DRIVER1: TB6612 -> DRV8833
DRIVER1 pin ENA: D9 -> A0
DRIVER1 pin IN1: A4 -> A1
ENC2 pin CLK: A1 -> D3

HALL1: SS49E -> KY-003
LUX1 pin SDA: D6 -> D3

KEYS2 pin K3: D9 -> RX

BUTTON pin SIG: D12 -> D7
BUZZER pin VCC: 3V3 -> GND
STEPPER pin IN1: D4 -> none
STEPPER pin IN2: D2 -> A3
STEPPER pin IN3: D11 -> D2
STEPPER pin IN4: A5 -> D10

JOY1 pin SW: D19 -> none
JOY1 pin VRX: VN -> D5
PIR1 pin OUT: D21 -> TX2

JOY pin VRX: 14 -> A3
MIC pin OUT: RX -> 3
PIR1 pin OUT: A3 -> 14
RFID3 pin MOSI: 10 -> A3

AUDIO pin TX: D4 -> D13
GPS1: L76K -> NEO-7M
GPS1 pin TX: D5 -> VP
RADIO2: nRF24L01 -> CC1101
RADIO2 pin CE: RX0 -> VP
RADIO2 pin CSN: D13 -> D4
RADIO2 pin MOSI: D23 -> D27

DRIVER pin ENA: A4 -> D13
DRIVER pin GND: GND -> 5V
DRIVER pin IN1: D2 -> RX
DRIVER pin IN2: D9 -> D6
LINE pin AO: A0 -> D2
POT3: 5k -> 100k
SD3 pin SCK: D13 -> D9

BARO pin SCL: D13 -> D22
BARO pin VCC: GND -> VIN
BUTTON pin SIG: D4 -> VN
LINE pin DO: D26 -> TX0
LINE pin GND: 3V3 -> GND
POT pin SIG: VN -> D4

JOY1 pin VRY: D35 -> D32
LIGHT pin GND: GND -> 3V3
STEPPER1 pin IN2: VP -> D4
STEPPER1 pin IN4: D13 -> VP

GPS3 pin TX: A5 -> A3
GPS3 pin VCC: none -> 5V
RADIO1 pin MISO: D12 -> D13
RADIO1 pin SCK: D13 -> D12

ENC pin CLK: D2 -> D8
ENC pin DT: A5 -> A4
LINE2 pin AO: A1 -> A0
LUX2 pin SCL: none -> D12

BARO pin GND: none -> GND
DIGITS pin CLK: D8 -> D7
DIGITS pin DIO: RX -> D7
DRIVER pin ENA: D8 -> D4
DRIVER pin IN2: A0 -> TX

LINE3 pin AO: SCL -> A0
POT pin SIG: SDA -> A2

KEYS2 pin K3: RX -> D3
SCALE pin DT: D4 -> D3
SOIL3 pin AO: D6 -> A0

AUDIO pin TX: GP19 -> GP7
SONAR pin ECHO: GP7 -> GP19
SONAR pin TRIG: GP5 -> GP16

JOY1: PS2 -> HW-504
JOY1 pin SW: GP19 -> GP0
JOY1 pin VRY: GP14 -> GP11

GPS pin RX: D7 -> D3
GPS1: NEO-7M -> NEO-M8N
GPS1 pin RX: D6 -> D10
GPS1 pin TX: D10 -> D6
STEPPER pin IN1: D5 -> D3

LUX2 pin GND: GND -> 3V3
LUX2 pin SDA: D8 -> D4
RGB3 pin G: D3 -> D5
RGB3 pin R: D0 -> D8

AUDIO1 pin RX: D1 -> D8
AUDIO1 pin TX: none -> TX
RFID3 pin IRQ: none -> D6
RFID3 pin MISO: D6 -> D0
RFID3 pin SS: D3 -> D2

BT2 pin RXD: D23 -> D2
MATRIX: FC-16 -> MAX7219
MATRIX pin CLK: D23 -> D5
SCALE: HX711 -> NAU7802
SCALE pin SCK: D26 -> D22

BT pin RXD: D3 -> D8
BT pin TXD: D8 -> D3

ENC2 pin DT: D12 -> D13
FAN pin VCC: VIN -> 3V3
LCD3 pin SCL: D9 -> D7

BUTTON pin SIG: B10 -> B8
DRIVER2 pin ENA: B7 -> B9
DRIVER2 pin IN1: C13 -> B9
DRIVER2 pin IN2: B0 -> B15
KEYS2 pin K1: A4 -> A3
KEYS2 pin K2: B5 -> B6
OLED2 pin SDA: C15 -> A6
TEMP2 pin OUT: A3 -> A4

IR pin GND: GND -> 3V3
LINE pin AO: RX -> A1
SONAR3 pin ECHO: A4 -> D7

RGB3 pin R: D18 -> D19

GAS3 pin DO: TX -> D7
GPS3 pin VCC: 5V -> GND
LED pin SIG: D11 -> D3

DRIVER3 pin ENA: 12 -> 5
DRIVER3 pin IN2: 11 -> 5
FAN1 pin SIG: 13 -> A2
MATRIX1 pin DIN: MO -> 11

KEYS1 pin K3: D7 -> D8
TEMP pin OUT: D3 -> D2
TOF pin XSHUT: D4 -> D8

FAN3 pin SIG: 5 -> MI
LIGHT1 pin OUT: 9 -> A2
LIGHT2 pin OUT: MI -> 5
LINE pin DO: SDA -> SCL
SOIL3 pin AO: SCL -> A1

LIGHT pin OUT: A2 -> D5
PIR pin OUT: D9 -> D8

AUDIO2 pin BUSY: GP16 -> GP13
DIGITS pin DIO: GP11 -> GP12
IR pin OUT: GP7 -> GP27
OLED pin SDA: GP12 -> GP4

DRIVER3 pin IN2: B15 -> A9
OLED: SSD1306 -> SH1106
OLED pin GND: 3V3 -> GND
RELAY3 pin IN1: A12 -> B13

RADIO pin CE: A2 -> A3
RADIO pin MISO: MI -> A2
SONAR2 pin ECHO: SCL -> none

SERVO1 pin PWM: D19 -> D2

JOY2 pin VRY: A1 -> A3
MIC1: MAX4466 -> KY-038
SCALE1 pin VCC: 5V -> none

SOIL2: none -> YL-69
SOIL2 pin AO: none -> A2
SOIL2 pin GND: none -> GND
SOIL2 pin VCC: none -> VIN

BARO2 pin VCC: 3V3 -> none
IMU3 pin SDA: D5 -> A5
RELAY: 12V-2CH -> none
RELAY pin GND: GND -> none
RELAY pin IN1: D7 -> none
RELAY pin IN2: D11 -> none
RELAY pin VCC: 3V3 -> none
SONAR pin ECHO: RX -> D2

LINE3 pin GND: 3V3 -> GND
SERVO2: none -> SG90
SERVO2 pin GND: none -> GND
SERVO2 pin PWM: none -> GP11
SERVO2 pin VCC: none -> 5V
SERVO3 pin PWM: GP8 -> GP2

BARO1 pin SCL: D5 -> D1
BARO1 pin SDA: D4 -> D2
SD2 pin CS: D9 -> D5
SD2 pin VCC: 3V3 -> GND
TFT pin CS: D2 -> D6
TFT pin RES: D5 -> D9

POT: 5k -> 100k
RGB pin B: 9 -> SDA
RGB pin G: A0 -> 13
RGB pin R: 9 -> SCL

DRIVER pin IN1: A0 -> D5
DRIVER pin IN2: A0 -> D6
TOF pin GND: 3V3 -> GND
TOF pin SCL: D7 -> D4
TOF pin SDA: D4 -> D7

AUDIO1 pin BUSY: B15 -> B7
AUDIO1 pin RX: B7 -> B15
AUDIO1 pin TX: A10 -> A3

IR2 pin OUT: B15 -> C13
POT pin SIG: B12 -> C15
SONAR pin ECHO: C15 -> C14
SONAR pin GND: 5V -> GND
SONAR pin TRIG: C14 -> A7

* TASK REQUIREMENTS: An exact copy of every record above is needed. Write it out word for word.

* EXERCISE SOLUTION:
DRIVER1: TB6612 -> DRV8833
DRIVER1 pin ENA: D9 -> A0
DRIVER1 pin IN1: A4 -> A1
ENC2 pin CLK: A1 -> D3

HALL1: SS49E -> KY-003
LUX1 pin SDA: D6 -> D3

KEYS2 pin K3: D9 -> RX

BUTTON pin SIG: D12 -> D7
BUZZER pin VCC: 3V3 -> GND
STEPPER pin IN1: D4 -> none
STEPPER pin IN2: D2 -> A3
STEPPER pin IN3: D11 -> D2
STEPPER pin IN4: A5 -> D10

JOY1 pin SW: D19 -> none
JOY1 pin VRX: VN -> D5
PIR1 pin OUT: D21 -> TX2

JOY pin VRX: 14 -> A3
MIC pin OUT: RX -> 3
PIR1 pin OUT: A3 -> 14
RFID3 pin MOSI: 10 -> A3

AUDIO pin TX: D4 -> D13
GPS1: L76K -> NEO-7M
GPS1 pin TX: D5 -> VP
RADIO2: nRF24L01 -> CC1101
RADIO2 pin CE: RX0 -> VP
RADIO2 pin CSN: D13 -> D4
RADIO2 pin MOSI: D23 -> D27

DRIVER pin ENA: A4 -> D13
DRIVER pin GND: GND -> 5V
DRIVER pin IN1: D2 -> RX
DRIVER pin IN2: D9 -> D6
LINE pin AO: A0 -> D2
POT3: 5k -> 100k
SD3 pin SCK: D13 -> D9

BARO pin SCL: D13 -> D22
BARO pin VCC: GND -> VIN
BUTTON pin SIG: D4 -> VN
LINE pin DO: D26 -> TX0
LINE pin GND: 3V3 -> GND
POT pin SIG: VN -> D4

JOY1 pin VRY: D35 -> D32
LIGHT pin GND: GND -> 3V3
STEPPER1 pin IN2: VP -> D4
STEPPER1 pin IN4: D13 -> VP

GPS3 pin TX: A5 -> A3
GPS3 pin VCC: none -> 5V
RADIO1 pin MISO: D12 -> D13
RADIO1 pin SCK: D13 -> D12

ENC pin CLK: D2 -> D8
ENC pin DT: A5 -> A4
LINE2 pin AO: A1 -> A0
LUX2 pin SCL: none -> D12

BARO pin GND: none -> GND
DIGITS pin CLK: D8 -> D7
DIGITS pin DIO: RX -> D7
DRIVER pin ENA: D8 -> D4
DRIVER pin IN2: A0 -> TX

LINE3 pin AO: SCL -> A0
POT pin SIG: SDA -> A2

KEYS2 pin K3: RX -> D3
SCALE pin DT: D4 -> D3
SOIL3 pin AO: D6 -> A0

AUDIO pin TX: GP19 -> GP7
SONAR pin ECHO: GP7 -> GP19
SONAR pin TRIG: GP5 -> GP16

JOY1: PS2 -> HW-504
JOY1 pin SW: GP19 -> GP0
JOY1 pin VRY: GP14 -> GP11

GPS pin RX: D7 -> D3
GPS1: NEO-7M -> NEO-M8N
GPS1 pin RX: D6 -> D10
GPS1 pin TX: D10 -> D6
STEPPER pin IN1: D5 -> D3

LUX2 pin GND: GND -> 3V3
LUX2 pin SDA: D8 -> D4
RGB3 pin G: D3 -> D5
RGB3 pin R: D0 -> D8

AUDIO1 pin RX: D1 -> D8
AUDIO1 pin TX: none -> TX
RFID3 pin IRQ: none -> D6
RFID3 pin MISO: D6 -> D0
RFID3 pin SS: D3 -> D2

BT2 pin RXD: D23 -> D2
MATRIX: FC-16 -> MAX7219
MATRIX pin CLK: D23 -> D5
SCALE: HX711 -> NAU7802
SCALE pin SCK: D26 -> D22

BT pin RXD: D3 -> D8
BT pin TXD: D8 -> D3

ENC2 pin DT: D12 -> D13
FAN pin VCC: VIN -> 3V3
LCD3 pin SCL: D9 -> D7

BUTTON pin SIG: B10 -> B8
DRIVER2 pin ENA: B7 -> B9
DRIVER2 pin IN1: C13 -> B9
DRIVER2 pin IN2: B0 -> B15
KEYS2 pin K1: A4 -> A3
KEYS2 pin K2: B5 -> B6
OLED2 pin SDA: C15 -> A6
TEMP2 pin OUT: A3 -> A4

IR pin GND: GND -> 3V3
LINE pin AO: RX -> A1
SONAR3 pin ECHO: A4 -> D7

RGB3 pin R: D18 -> D19

GAS3 pin DO: TX -> D7
GPS3 pin VCC: 5V -> GND
LED pin SIG: D11 -> D3

DRIVER3 pin ENA: 12 -> 5
DRIVER3 pin IN2: 11 -> 5
FAN1 pin SIG: 13 -> A2
MATRIX1 pin DIN: MO -> 11

KEYS1 pin K3: D7 -> D8
TEMP pin OUT: D3 -> D2
TOF pin XSHUT: D4 -> D8

FAN3 pin SIG: 5 -> MI
LIGHT1 pin OUT: 9 -> A2
LIGHT2 pin OUT: MI -> 5
LINE pin DO: SDA -> SCL
SOIL3 pin AO: SCL -> A1

LIGHT pin OUT: A2 -> D5
PIR pin OUT: D9 -> D8

AUDIO2 pin BUSY: GP16 -> GP13
DIGITS pin DIO: GP11 -> GP12
IR pin OUT: GP7 -> GP27
OLED pin SDA: GP12 -> GP4

DRIVER3 pin IN2: B15 -> A9
OLED: SSD1306 -> SH1106
OLED pin GND: 3V3 -> GND
RELAY3 pin IN1: A12 -> B13

RADIO pin CE: A2 -> A3
RADIO pin MISO: MI -> A2
SONAR2 pin ECHO: SCL -> none

SERVO1 pin PWM: D19 -> D2

JOY2 pin VRY: A1 -> A3
MIC1: MAX4466 -> KY-038
SCALE1 pin VCC: 5V -> none

SOIL2: none -> YL-69
SOIL2 pin AO: none -> A2
SOIL2 pin GND: none -> GND
SOIL2 pin VCC: none -> VIN

BARO2 pin VCC: 3V3 -> none
IMU3 pin SDA: D5 -> A5
RELAY: 12V-2CH -> none
RELAY pin GND: GND -> none
RELAY pin IN1: D7 -> none
RELAY pin IN2: D11 -> none
RELAY pin VCC: 3V3 -> none
SONAR pin ECHO: RX -> D2

LINE3 pin GND: 3V3 -> GND
SERVO2: none -> SG90
SERVO2 pin GND: none -> GND
SERVO2 pin PWM: none -> GP11
SERVO2 pin VCC: none -> 5V
SERVO3 pin PWM: GP8 -> GP2

BARO1 pin SCL: D5 -> D1
BARO1 pin SDA: D4 -> D2
SD2 pin CS: D9 -> D5
SD2 pin VCC: 3V3 -> GND
TFT pin CS: D2 -> D6
TFT pin RES: D5 -> D9

POT: 5k -> 100k
RGB pin B: 9 -> SDA
RGB pin G: A0 -> 13
RGB pin R: 9 -> SCL

DRIVER pin IN1: A0 -> D5
DRIVER pin IN2: A0 -> D6
TOF pin GND: 3V3 -> GND
TOF pin SCL: D7 -> D4
TOF pin SDA: D4 -> D7

AUDIO1 pin BUSY: B15 -> B7
AUDIO1 pin RX: B7 -> B15
AUDIO1 pin TX: A10 -> A3

IR2 pin OUT: B15 -> C13
POT pin SIG: B12 -> C15
SONAR pin ECHO: C15 -> C14
SONAR pin GND: 5V -> GND
SONAR pin TRIG: C14 -> A7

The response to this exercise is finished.